ACTIVITY – Could you set down exactly the lines in the records below between the line holding "white brick E1:G2 level 3 -> none" and the line holding "brown slope K4:L4", inclusive?

┄┄┄┄┄┄┄┄┄┄┄┄┄┄┄┄┄┄┄┄

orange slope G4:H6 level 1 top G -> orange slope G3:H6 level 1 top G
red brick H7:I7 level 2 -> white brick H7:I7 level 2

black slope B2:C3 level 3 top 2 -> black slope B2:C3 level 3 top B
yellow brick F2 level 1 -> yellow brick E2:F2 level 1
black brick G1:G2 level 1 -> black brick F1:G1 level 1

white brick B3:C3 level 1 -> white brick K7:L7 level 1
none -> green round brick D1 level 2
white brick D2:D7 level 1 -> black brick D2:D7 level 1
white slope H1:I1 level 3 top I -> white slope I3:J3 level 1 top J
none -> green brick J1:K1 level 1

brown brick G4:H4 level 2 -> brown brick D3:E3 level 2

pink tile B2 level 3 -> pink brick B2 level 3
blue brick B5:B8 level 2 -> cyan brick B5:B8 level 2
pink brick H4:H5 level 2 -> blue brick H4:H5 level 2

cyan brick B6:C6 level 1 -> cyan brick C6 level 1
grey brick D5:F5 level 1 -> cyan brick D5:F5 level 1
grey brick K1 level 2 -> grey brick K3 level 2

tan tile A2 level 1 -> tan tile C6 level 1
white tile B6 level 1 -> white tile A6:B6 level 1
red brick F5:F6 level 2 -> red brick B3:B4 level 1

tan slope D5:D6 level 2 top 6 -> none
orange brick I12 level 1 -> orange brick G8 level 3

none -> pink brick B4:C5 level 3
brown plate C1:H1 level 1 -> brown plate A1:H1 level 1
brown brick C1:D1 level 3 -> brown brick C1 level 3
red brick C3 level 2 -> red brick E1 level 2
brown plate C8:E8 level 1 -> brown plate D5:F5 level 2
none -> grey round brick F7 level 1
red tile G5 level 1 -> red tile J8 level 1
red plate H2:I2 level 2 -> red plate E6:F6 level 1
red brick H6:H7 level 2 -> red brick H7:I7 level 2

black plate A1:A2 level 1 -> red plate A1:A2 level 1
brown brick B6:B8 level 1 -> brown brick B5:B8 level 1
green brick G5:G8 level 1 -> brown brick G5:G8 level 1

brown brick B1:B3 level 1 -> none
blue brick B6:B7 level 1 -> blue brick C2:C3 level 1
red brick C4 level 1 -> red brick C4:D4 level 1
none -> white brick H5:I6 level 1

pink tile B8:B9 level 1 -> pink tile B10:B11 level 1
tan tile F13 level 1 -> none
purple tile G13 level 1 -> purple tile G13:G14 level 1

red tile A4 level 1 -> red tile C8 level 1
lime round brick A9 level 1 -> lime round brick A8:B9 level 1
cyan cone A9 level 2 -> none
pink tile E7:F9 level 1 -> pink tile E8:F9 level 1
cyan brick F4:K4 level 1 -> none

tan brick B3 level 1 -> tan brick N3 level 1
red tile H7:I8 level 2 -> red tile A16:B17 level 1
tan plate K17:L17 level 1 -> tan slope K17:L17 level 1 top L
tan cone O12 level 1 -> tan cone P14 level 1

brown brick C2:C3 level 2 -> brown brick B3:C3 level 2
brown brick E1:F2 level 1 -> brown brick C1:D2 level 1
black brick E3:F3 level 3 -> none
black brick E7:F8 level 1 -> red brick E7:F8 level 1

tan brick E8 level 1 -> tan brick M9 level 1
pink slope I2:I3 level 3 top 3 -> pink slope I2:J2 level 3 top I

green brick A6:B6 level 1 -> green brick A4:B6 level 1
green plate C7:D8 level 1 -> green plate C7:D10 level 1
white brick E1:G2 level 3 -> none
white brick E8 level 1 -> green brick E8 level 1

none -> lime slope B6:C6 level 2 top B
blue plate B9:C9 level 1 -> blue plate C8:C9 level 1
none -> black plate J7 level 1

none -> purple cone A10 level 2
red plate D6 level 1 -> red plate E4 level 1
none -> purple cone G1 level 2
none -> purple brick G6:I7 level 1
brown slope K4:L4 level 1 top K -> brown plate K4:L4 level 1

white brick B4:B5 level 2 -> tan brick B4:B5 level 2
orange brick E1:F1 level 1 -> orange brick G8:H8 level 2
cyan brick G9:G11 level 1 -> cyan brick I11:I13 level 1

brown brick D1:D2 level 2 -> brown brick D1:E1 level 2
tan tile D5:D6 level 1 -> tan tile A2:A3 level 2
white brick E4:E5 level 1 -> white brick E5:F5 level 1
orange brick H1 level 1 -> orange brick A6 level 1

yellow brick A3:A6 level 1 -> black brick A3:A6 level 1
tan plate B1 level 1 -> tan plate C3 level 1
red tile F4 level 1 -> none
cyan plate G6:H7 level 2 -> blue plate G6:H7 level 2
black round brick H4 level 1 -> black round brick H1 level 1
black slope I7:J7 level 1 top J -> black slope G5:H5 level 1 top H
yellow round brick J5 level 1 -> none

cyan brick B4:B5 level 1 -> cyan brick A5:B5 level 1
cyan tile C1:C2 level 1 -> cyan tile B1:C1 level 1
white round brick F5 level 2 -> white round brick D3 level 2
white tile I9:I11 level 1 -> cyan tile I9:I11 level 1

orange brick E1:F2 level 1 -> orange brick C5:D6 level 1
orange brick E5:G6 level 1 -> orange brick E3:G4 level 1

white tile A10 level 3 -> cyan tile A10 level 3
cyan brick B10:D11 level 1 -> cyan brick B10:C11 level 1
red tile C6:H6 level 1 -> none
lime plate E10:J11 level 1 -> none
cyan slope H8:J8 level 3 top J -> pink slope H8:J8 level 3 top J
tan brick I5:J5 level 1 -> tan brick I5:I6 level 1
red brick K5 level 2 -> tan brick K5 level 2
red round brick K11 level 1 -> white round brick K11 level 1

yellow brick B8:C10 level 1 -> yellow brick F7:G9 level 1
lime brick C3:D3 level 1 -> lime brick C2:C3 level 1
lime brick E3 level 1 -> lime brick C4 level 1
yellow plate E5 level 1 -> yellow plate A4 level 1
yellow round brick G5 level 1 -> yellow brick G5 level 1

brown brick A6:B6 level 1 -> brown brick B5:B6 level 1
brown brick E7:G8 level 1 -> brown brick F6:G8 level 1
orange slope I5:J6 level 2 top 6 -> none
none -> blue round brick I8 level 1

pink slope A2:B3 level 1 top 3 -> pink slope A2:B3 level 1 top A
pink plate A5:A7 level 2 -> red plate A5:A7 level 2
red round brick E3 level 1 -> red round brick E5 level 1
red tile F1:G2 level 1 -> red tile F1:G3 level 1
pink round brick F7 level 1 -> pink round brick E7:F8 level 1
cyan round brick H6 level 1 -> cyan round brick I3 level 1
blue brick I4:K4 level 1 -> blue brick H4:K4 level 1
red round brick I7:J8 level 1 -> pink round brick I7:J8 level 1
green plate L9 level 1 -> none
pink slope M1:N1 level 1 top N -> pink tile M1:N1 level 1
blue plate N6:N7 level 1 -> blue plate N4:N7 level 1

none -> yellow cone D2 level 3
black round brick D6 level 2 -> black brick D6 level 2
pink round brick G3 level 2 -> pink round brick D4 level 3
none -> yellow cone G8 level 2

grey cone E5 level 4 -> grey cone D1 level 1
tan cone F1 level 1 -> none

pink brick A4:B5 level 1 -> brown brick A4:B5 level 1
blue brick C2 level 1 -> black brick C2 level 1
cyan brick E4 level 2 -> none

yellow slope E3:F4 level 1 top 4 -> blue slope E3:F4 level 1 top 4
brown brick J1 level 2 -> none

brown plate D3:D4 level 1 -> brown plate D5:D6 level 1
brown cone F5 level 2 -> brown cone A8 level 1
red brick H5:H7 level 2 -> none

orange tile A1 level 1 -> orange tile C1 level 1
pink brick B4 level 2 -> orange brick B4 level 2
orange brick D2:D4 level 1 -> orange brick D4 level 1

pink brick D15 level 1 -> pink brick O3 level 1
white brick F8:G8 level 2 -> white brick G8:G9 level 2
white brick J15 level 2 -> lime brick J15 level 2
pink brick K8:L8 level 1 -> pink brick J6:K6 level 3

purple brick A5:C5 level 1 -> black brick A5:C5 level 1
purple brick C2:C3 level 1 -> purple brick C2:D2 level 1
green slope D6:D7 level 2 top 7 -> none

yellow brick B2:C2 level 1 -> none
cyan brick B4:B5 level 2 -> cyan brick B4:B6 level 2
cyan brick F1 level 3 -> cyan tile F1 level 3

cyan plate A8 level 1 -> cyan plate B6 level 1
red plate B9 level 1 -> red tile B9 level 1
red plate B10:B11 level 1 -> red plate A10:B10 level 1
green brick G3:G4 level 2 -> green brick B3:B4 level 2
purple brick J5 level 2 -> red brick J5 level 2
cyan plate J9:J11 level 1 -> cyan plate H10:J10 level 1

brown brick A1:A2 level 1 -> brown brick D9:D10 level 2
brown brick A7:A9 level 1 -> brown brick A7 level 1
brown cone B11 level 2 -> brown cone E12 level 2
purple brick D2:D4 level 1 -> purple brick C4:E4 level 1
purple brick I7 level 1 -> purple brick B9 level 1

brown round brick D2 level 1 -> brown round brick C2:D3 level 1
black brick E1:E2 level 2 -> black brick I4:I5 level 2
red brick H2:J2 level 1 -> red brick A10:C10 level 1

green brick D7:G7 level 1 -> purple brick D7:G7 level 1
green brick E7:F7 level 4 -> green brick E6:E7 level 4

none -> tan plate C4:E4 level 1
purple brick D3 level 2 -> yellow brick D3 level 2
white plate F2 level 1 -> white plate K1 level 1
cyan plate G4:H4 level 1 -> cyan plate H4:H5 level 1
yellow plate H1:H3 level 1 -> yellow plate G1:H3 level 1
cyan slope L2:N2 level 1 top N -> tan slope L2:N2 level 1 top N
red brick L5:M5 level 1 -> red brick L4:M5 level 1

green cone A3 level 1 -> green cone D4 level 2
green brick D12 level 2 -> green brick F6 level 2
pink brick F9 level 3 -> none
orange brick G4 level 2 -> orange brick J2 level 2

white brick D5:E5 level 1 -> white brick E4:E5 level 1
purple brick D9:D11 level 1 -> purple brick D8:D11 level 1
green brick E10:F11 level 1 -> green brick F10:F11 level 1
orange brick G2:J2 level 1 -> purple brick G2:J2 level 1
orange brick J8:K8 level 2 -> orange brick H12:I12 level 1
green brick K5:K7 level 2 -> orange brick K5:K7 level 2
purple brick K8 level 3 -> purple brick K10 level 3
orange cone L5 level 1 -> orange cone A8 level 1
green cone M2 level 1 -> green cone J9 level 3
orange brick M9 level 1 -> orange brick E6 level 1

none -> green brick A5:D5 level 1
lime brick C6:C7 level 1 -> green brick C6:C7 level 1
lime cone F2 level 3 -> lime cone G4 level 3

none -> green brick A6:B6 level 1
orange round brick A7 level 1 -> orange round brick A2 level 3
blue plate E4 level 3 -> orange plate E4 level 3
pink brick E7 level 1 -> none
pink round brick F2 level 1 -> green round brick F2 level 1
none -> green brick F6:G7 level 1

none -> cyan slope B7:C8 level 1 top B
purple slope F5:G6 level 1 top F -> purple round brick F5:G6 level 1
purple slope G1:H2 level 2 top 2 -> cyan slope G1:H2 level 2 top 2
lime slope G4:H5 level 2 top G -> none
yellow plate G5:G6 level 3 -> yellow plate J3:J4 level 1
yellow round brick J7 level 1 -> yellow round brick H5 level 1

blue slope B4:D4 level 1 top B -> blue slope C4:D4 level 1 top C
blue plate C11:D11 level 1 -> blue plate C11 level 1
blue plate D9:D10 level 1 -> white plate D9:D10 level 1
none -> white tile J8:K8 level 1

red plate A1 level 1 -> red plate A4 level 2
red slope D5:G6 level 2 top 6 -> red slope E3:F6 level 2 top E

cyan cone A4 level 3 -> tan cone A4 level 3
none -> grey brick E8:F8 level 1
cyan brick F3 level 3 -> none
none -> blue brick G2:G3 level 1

┄┄┄┄┄┄┄┄┄┄┄┄┄┄┄┄┄┄┄┄

YOUR RESPONSE –
white brick E1:G2 level 3 -> none
white brick E8 level 1 -> green brick E8 level 1

none -> lime slope B6:C6 level 2 top B
blue plate B9:C9 level 1 -> blue plate C8:C9 level 1
none -> black plate J7 level 1

none -> purple cone A10 level 2
red plate D6 level 1 -> red plate E4 level 1
none -> purple cone G1 level 2
none -> purple brick G6:I7 level 1
brown slope K4:L4 level 1 top K -> brown plate K4:L4 level 1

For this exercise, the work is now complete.